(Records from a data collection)
__________________________________________________
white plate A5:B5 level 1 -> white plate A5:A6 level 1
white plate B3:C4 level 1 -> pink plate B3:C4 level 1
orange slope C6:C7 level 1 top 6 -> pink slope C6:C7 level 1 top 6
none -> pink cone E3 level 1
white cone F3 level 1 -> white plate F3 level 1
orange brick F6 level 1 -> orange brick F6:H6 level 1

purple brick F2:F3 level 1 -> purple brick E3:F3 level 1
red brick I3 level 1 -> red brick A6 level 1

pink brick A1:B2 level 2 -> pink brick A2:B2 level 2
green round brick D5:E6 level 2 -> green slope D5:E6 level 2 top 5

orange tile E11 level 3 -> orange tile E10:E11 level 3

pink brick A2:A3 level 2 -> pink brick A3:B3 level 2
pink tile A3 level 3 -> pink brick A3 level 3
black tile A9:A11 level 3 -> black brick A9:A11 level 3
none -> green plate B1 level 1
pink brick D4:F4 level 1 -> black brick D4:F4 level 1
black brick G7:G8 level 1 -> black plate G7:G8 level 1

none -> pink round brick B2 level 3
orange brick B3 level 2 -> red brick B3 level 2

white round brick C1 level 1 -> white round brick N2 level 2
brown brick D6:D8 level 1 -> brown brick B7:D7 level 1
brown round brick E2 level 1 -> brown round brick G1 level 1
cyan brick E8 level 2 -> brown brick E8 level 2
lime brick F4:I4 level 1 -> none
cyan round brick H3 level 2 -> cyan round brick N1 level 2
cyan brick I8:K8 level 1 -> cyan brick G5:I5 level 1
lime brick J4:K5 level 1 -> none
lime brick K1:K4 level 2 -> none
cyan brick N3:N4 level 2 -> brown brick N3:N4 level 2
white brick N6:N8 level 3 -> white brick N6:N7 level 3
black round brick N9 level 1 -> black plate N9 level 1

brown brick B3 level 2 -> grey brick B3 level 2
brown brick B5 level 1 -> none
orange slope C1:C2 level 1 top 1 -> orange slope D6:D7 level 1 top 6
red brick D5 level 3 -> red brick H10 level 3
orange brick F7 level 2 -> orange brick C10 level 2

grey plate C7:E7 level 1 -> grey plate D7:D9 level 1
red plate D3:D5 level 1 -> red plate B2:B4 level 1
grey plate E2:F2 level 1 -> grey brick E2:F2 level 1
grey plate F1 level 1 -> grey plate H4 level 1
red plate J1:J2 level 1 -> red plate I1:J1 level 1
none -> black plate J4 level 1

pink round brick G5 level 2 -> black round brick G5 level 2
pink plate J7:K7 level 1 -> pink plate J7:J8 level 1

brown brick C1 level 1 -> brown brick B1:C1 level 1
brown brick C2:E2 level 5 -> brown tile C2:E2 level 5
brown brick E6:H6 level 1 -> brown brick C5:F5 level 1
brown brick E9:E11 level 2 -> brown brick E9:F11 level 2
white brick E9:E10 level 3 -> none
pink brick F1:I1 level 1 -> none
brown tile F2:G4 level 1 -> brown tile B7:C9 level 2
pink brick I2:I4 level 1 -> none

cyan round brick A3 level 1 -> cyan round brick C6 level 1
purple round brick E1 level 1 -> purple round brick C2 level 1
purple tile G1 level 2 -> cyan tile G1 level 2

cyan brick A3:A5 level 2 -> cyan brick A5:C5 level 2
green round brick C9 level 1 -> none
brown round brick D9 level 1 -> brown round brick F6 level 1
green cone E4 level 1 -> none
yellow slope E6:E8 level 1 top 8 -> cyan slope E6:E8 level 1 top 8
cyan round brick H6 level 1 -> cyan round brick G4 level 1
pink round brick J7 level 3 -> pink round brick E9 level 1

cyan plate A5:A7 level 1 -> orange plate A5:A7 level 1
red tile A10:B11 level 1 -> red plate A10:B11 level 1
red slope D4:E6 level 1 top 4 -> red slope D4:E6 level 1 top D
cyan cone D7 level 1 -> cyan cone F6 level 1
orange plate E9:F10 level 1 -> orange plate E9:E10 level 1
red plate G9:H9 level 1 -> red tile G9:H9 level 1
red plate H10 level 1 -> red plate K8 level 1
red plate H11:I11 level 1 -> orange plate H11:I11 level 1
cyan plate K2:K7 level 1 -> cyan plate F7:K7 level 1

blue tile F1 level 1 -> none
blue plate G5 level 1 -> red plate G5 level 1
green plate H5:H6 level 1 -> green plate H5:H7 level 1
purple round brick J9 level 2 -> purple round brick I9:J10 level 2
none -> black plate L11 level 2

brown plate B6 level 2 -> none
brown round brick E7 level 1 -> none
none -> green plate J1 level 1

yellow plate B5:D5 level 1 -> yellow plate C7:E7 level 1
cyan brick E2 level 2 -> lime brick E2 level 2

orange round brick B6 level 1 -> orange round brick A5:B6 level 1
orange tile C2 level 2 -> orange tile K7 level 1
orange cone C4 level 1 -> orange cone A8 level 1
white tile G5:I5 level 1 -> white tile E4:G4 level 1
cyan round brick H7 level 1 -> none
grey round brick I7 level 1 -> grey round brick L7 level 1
__________________________________________________
WHAT THE EXERCISE ASKS ->
As the answer, set down only the lines from the data above between the one holding "black brick G7:G8" and the one holding "lime brick K1:K4 level 2 -> none", inclusive, exactly as they read.

TASK ANSWER ->
black brick G7:G8 level 1 -> black plate G7:G8 level 1

none -> pink round brick B2 level 3
orange brick B3 level 2 -> red brick B3 level 2

white round brick C1 level 1 -> white round brick N2 level 2
brown brick D6:D8 level 1 -> brown brick B7:D7 level 1
brown round brick E2 level 1 -> brown round brick G1 level 1
cyan brick E8 level 2 -> brown brick E8 level 2
lime brick F4:I4 level 1 -> none
cyan round brick H3 level 2 -> cyan round brick N1 level 2
cyan brick I8:K8 level 1 -> cyan brick G5:I5 level 1
lime brick J4:K5 level 1 -> none
lime brick K1:K4 level 2 -> none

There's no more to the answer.